** Opening Given data block **

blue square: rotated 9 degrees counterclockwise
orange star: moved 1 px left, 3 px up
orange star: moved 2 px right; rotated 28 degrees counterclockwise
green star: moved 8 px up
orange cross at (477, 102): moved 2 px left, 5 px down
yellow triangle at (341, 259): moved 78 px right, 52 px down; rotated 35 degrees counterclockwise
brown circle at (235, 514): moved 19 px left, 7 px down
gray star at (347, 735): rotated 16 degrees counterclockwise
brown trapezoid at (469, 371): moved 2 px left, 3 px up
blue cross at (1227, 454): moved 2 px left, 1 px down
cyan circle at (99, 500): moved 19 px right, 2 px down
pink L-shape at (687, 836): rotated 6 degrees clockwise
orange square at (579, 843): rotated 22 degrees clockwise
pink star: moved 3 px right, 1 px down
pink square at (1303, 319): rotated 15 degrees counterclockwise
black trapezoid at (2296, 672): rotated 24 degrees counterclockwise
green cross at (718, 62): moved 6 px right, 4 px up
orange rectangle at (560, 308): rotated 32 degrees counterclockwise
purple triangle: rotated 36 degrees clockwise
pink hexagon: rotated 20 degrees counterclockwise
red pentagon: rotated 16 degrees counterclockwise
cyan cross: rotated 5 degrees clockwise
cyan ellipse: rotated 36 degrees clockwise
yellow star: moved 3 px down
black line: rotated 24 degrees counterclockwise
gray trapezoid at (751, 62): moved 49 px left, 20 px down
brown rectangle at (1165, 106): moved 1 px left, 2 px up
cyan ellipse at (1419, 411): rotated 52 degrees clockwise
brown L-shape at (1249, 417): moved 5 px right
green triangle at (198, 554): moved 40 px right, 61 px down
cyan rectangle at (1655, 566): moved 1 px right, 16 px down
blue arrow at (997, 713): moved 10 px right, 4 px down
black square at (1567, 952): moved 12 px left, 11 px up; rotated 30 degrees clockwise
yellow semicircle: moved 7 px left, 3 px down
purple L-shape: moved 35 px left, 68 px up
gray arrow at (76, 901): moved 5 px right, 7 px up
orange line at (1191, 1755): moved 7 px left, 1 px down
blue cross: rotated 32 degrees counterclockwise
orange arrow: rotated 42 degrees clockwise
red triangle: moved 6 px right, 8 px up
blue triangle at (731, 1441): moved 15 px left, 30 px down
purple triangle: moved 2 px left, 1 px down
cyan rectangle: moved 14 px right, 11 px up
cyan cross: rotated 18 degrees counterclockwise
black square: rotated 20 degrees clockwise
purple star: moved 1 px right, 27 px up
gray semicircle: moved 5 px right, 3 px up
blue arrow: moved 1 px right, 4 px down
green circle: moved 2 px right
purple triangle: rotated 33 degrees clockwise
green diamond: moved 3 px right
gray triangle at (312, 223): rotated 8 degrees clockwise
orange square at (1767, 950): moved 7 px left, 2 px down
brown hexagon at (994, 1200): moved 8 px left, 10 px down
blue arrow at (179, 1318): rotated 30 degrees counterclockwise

** Closing Given data block **

### Exercise objective
Repeat the entries above exactly, from the first line through the line containing "gray arrow at".

### Written solution
blue square: rotated 9 degrees counterclockwise
orange star: moved 1 px left, 3 px up
orange star: moved 2 px right; rotated 28 degrees counterclockwise
green star: moved 8 px up
orange cross at (477, 102): moved 2 px left, 5 px down
yellow triangle at (341, 259): moved 78 px right, 52 px down; rotated 35 degrees counterclockwise
brown circle at (235, 514): moved 19 px left, 7 px down
gray star at (347, 735): rotated 16 degrees counterclockwise
brown trapezoid at (469, 371): moved 2 px left, 3 px up
blue cross at (1227, 454): moved 2 px left, 1 px down
cyan circle at (99, 500): moved 19 px right, 2 px down
pink L-shape at (687, 836): rotated 6 degrees clockwise
orange square at (579, 843): rotated 22 degrees clockwise
pink star: moved 3 px right, 1 px down
pink square at (1303, 319): rotated 15 degrees counterclockwise
black trapezoid at (2296, 672): rotated 24 degrees counterclockwise
green cross at (718, 62): moved 6 px right, 4 px up
orange rectangle at (560, 308): rotated 32 degrees counterclockwise
purple triangle: rotated 36 degrees clockwise
pink hexagon: rotated 20 degrees counterclockwise
red pentagon: rotated 16 degrees counterclockwise
cyan cross: rotated 5 degrees clockwise
cyan ellipse: rotated 36 degrees clockwise
yellow star: moved 3 px down
black line: rotated 24 degrees counterclockwise
gray trapezoid at (751, 62): moved 49 px left, 20 px down
brown rectangle at (1165, 106): moved 1 px left, 2 px up
cyan ellipse at (1419, 411): rotated 52 degrees clockwise
brown L-shape at (1249, 417): moved 5 px right
green triangle at (198, 554): moved 40 px right, 61 px down
cyan rectangle at (1655, 566): moved 1 px right, 16 px down
blue arrow at (997, 713): moved 10 px right, 4 px down
black square at (1567, 952): moved 12 px left, 11 px up; rotated 30 degrees clockwise
yellow semicircle: moved 7 px left, 3 px down
purple L-shape: moved 35 px left, 68 px up
gray arrow at (76, 901): moved 5 px right, 7 px up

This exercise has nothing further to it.